• EXERCISE REQUIREMENTS: Return each of the rows below word for word, omitting the pictures.

┌─ EXTRACTED INFORMATION

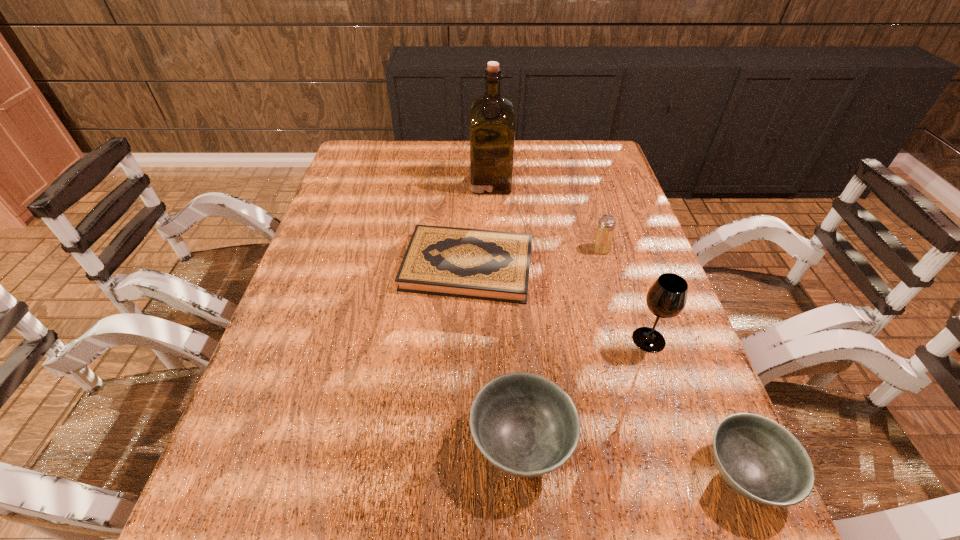
At what (x,y) coordinates should I click in order to perform the action: click on vacant region located on the back of the left bowl. Please return your answer as a coordinate pair (x, y). Looking at the image, I should click on (513, 307).

At what (x,y) coordinates should I click in order to perform the action: click on vacant space situated 0.310m on the back of the shorter bowl. Please return your answer as a coordinate pair (x, y). The height and width of the screenshot is (540, 960). Looking at the image, I should click on (675, 305).

Where is `free location located 0.290m on the label of the farthest object`? free location located 0.290m on the label of the farthest object is located at coordinates (379, 183).

Locate an element on the screen. vacant space located on the label of the farthest object is located at coordinates (411, 183).

Locate an element on the screen. The width and height of the screenshot is (960, 540). vacant space located 0.400m on the label of the farthest object is located at coordinates (345, 183).

Locate an element on the screen. vacant space located on the left of the wineglass is located at coordinates (526, 340).

This screenshot has width=960, height=540. In order to click on free space located on the back of the shortest object in this screenshot , I will do `click(470, 172)`.

I want to click on vacant point located 0.130m on the back of the saltshaker, so click(x=590, y=213).

Where is `object at the far edge`? Image resolution: width=960 pixels, height=540 pixels. object at the far edge is located at coordinates (492, 117).

Where is `bowl present at the right edge`? The width and height of the screenshot is (960, 540). bowl present at the right edge is located at coordinates (758, 458).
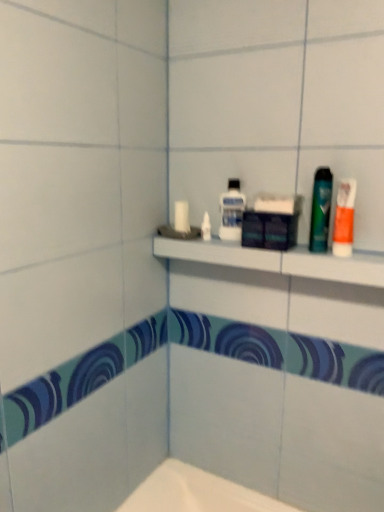
At what (x,y) coordinates should I click in order to perform the action: click on empty space that is ontop of white plastic shelf at upper center. Please return your answer as a coordinate pair (x, y). Looking at the image, I should click on point(263,243).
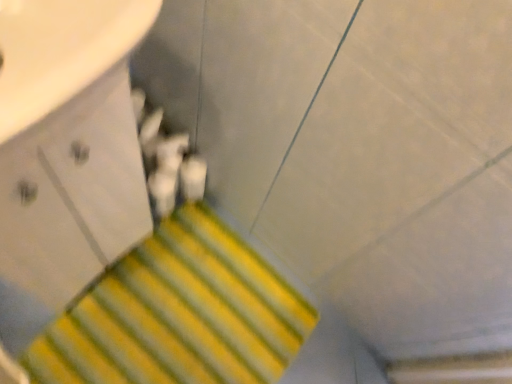
Question: From the image's perspective, is yellow striped carpet at lower center under white glossy drawer at upper left?

Choices:
 (A) no
 (B) yes

Answer: (B)

Question: Is the depth of yellow striped carpet at lower center less than that of white glossy drawer at upper left?

Choices:
 (A) yes
 (B) no

Answer: (B)

Question: Considering the relative positions of yellow striped carpet at lower center and white glossy drawer at upper left in the image provided, is yellow striped carpet at lower center behind white glossy drawer at upper left?

Choices:
 (A) yes
 (B) no

Answer: (A)

Question: From a real-world perspective, is yellow striped carpet at lower center physically above white glossy drawer at upper left?

Choices:
 (A) no
 (B) yes

Answer: (A)

Question: Is yellow striped carpet at lower center looking in the opposite direction of white glossy drawer at upper left?

Choices:
 (A) yes
 (B) no

Answer: (B)

Question: Does yellow striped carpet at lower center have a greater height compared to white glossy drawer at upper left?

Choices:
 (A) yes
 (B) no

Answer: (B)

Question: Does white glossy drawer at upper left have a lesser height compared to yellow striped carpet at lower center?

Choices:
 (A) yes
 (B) no

Answer: (B)

Question: From a real-world perspective, is white glossy drawer at upper left positioned over yellow striped carpet at lower center based on gravity?

Choices:
 (A) yes
 (B) no

Answer: (A)

Question: Are white glossy drawer at upper left and yellow striped carpet at lower center beside each other?

Choices:
 (A) no
 (B) yes

Answer: (A)

Question: Considering the relative sizes of white glossy drawer at upper left and yellow striped carpet at lower center in the image provided, is white glossy drawer at upper left thinner than yellow striped carpet at lower center?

└─

• WRITTEN ANSWER:
At what (x,y) coordinates should I click in order to perform the action: click on vacant region located on the back of the left bowl. Please return your answer as a coordinate pair (x, y). Looking at the image, I should click on (513, 307).

At what (x,y) coordinates should I click in order to perform the action: click on vacant space situated 0.310m on the back of the shorter bowl. Please return your answer as a coordinate pair (x, y). The height and width of the screenshot is (540, 960). Looking at the image, I should click on (675, 305).

Where is `free location located 0.290m on the label of the farthest object`? free location located 0.290m on the label of the farthest object is located at coordinates (379, 183).

Locate an element on the screen. vacant space located on the label of the farthest object is located at coordinates (411, 183).

Locate an element on the screen. The width and height of the screenshot is (960, 540). vacant space located 0.400m on the label of the farthest object is located at coordinates (345, 183).

Locate an element on the screen. vacant space located on the left of the wineglass is located at coordinates (526, 340).

This screenshot has width=960, height=540. In order to click on free space located on the back of the shortest object in this screenshot , I will do `click(470, 172)`.

I want to click on vacant point located 0.130m on the back of the saltshaker, so click(x=590, y=213).

Where is `object at the far edge`? Image resolution: width=960 pixels, height=540 pixels. object at the far edge is located at coordinates (492, 117).

Where is `bowl present at the right edge`? The width and height of the screenshot is (960, 540). bowl present at the right edge is located at coordinates (758, 458).
At what (x,y) coordinates should I click in order to perform the action: click on empty space that is ontop of white plastic shelf at upper center. Please return your answer as a coordinate pair (x, y). Looking at the image, I should click on point(263,243).
Question: From the image's perspective, is yellow striped carpet at lower center under white glossy drawer at upper left?

Choices:
 (A) no
 (B) yes

Answer: (B)

Question: Is the depth of yellow striped carpet at lower center less than that of white glossy drawer at upper left?

Choices:
 (A) yes
 (B) no

Answer: (B)

Question: Considering the relative positions of yellow striped carpet at lower center and white glossy drawer at upper left in the image provided, is yellow striped carpet at lower center behind white glossy drawer at upper left?

Choices:
 (A) yes
 (B) no

Answer: (A)

Question: From a real-world perspective, is yellow striped carpet at lower center physically above white glossy drawer at upper left?

Choices:
 (A) no
 (B) yes

Answer: (A)

Question: Is yellow striped carpet at lower center looking in the opposite direction of white glossy drawer at upper left?

Choices:
 (A) yes
 (B) no

Answer: (B)

Question: Does yellow striped carpet at lower center have a greater height compared to white glossy drawer at upper left?

Choices:
 (A) yes
 (B) no

Answer: (B)

Question: Does white glossy drawer at upper left have a lesser height compared to yellow striped carpet at lower center?

Choices:
 (A) yes
 (B) no

Answer: (B)

Question: From a real-world perspective, is white glossy drawer at upper left positioned over yellow striped carpet at lower center based on gravity?

Choices:
 (A) yes
 (B) no

Answer: (A)

Question: Are white glossy drawer at upper left and yellow striped carpet at lower center beside each other?

Choices:
 (A) no
 (B) yes

Answer: (A)

Question: Considering the relative sizes of white glossy drawer at upper left and yellow striped carpet at lower center in the image provided, is white glossy drawer at upper left thinner than yellow striped carpet at lower center?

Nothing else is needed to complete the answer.